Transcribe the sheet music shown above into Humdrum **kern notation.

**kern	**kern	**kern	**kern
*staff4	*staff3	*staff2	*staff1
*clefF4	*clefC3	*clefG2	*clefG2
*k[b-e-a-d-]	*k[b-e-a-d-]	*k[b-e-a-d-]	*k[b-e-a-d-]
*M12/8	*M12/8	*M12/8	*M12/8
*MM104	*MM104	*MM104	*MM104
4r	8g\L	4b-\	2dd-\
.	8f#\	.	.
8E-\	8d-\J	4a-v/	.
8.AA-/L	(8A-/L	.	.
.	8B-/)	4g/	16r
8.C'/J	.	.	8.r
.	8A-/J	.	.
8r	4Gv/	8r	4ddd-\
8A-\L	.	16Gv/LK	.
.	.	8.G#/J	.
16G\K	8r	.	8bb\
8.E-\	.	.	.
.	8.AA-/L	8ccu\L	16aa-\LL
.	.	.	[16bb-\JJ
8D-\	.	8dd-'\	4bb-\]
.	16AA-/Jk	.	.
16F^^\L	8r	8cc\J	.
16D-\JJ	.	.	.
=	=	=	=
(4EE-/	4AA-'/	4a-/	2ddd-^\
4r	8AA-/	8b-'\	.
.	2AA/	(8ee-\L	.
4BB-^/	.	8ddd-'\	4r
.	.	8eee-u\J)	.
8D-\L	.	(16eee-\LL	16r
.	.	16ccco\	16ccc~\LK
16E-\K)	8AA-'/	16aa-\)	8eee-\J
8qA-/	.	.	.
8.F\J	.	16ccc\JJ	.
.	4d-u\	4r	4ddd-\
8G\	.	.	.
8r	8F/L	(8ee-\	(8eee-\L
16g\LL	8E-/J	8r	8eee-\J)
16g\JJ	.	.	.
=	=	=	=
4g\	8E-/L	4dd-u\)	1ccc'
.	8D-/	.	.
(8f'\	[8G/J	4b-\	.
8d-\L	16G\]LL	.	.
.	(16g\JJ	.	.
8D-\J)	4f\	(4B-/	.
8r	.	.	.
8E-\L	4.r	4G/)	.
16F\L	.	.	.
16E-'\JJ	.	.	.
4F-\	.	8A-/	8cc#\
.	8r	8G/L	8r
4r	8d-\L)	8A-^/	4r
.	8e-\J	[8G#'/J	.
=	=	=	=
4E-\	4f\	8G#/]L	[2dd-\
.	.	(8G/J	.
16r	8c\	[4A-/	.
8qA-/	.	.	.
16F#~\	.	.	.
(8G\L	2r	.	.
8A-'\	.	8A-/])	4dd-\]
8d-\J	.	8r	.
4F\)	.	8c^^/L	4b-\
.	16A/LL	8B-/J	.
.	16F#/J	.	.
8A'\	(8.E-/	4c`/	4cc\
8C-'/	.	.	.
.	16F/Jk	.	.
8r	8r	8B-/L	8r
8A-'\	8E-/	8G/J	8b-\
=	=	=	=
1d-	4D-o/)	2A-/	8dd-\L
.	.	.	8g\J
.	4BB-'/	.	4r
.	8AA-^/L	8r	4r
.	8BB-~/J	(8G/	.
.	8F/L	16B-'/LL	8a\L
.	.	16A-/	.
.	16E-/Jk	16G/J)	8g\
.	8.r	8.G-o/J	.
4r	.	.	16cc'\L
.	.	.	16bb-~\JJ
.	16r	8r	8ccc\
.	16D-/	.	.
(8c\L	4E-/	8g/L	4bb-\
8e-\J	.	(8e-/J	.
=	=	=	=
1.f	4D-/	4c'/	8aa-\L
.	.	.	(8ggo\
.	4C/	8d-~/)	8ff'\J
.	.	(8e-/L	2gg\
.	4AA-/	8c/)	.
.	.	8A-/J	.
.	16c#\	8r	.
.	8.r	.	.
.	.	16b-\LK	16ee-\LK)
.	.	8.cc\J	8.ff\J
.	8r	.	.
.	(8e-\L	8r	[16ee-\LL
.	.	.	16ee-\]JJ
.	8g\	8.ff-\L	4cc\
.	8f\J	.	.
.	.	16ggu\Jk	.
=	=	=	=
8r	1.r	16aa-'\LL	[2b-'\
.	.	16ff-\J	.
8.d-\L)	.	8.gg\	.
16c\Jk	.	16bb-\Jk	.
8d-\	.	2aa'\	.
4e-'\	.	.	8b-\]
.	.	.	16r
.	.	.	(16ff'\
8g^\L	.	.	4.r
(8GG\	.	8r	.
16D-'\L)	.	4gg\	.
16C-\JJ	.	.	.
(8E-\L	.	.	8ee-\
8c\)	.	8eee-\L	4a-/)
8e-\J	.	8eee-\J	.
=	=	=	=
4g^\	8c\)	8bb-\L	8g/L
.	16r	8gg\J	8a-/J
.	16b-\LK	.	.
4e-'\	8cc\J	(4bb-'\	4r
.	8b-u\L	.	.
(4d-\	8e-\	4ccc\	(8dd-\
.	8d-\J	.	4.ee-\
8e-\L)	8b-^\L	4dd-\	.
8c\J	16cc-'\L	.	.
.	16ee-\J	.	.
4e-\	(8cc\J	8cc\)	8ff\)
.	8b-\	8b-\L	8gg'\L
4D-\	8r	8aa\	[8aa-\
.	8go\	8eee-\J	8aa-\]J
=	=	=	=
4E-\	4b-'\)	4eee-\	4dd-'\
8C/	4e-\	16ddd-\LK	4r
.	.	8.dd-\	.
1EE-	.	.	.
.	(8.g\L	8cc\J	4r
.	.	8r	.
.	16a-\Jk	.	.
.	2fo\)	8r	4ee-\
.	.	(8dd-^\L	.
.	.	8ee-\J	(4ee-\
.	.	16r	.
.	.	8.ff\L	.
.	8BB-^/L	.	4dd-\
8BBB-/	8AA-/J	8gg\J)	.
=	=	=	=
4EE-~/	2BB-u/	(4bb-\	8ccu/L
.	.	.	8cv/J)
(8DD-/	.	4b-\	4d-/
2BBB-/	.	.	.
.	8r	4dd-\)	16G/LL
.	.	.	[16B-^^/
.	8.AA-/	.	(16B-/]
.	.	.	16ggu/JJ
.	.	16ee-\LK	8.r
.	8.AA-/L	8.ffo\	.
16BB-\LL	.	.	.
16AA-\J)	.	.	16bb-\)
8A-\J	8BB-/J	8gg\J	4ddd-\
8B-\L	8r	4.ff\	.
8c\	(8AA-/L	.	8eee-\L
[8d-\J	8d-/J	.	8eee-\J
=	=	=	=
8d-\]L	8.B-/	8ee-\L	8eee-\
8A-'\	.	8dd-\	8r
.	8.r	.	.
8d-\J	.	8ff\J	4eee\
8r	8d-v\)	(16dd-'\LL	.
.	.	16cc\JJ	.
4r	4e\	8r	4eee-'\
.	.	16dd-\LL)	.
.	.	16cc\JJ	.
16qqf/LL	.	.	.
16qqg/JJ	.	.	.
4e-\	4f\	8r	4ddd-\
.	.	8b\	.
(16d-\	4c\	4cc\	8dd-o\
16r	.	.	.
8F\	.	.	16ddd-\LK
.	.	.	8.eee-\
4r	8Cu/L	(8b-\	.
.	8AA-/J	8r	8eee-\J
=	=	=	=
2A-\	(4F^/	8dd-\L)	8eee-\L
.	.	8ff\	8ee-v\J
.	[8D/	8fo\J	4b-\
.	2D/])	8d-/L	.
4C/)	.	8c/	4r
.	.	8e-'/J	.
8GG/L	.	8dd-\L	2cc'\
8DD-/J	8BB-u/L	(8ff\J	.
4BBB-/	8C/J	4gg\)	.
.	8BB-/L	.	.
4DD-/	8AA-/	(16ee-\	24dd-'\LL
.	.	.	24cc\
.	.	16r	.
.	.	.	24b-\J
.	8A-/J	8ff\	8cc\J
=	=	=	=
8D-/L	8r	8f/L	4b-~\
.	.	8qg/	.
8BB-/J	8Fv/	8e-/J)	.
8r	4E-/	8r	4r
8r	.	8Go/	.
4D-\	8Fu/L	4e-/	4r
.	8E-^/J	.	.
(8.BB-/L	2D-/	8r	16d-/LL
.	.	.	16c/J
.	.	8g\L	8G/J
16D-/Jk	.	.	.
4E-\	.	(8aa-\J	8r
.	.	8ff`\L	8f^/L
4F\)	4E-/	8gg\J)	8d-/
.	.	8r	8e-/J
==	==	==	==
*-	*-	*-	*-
------------------------------------------------------------
Required task
Report how many lines of the listing above contain the string "kern", giving only the number.

Solved problem
2